Please set down, unchanged, the line containing "gepidefil (grey) (3rd" and all the lines that follow it until the data below ends.

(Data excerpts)
----------

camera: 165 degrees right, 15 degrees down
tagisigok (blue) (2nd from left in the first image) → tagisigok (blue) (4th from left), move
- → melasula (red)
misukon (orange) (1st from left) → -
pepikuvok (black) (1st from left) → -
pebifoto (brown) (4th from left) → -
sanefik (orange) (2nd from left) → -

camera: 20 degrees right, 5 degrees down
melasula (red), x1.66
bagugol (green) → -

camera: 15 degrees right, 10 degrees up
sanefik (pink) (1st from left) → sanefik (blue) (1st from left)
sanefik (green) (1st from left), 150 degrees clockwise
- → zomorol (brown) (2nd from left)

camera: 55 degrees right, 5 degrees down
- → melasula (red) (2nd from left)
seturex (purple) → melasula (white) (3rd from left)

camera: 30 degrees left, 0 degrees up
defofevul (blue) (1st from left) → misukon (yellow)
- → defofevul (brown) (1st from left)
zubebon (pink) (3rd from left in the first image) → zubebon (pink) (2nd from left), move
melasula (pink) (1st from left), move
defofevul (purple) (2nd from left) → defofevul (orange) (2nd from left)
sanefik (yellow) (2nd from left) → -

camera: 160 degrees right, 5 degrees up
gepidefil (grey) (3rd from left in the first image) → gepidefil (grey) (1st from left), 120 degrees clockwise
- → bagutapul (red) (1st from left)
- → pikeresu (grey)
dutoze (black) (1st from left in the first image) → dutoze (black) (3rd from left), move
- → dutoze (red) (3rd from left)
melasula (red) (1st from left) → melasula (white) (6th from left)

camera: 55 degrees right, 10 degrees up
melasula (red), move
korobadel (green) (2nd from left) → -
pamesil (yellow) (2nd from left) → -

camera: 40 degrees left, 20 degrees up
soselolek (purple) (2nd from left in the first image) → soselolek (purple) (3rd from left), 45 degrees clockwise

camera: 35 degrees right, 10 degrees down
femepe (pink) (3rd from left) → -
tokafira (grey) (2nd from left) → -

----------

- [FINISHED TASK]:
gepidefil (grey) (3rd from left in the first image) → gepidefil (grey) (1st from left), 120 degrees clockwise
- → bagutapul (red) (1st from left)
- → pikeresu (grey)
dutoze (black) (1st from left in the first image) → dutoze (black) (3rd from left), move
- → dutoze (red) (3rd from left)
melasula (red) (1st from left) → melasula (white) (6th from left)

camera: 55 degrees right, 10 degrees up
melasula (red), move
korobadel (green) (2nd from left) → -
pamesil (yellow) (2nd from left) → -

camera: 40 degrees left, 20 degrees up
soselolek (purple) (2nd from left in the first image) → soselolek (purple) (3rd from left), 45 degrees clockwise

camera: 35 degrees right, 10 degrees down
femepe (pink) (3rd from left) → -
tokafira (grey) (2nd from left) → -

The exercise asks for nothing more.